Leave the pictures behind and reproduce every line of the listing exactly.

─── Dataset excerpt ───

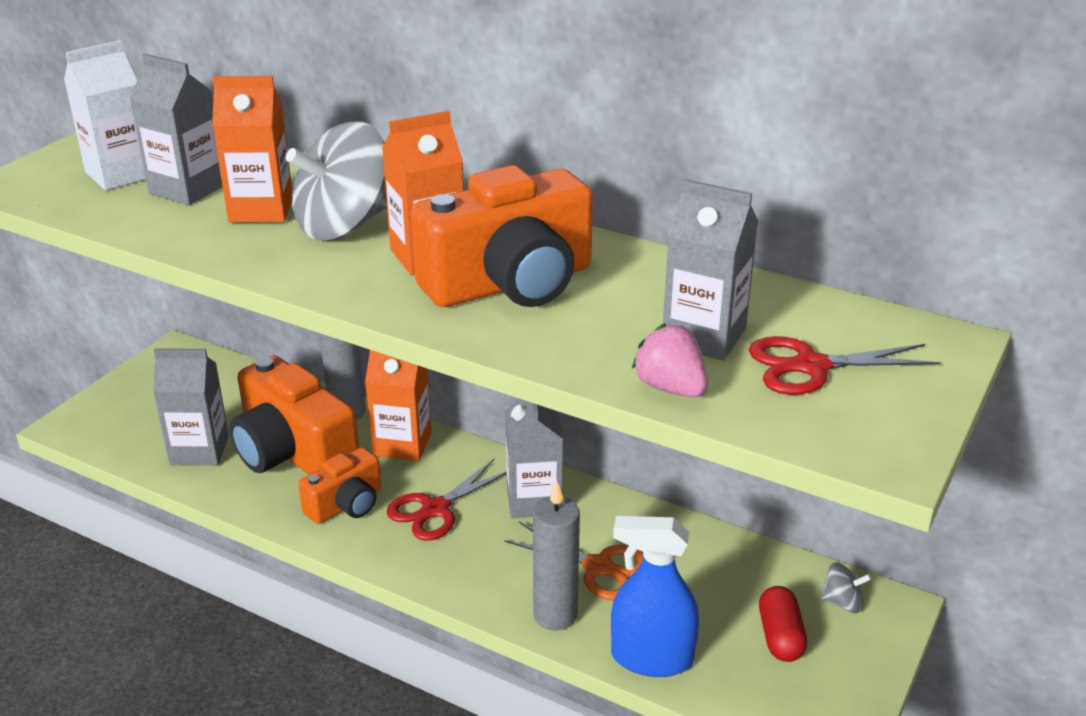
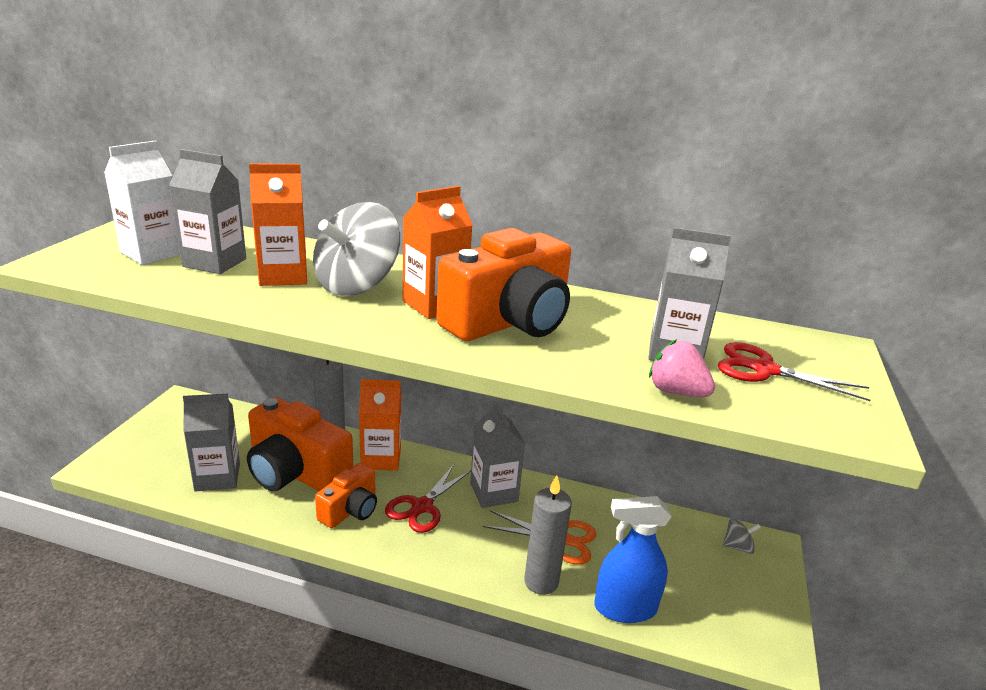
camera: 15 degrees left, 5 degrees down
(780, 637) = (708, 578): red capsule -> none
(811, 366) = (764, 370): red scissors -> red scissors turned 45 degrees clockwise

───

— Exercise output —
camera: 15 degrees left, 5 degrees down
(780, 637) = (708, 578): red capsule -> none
(811, 366) = (764, 370): red scissors -> red scissors turned 45 degrees clockwise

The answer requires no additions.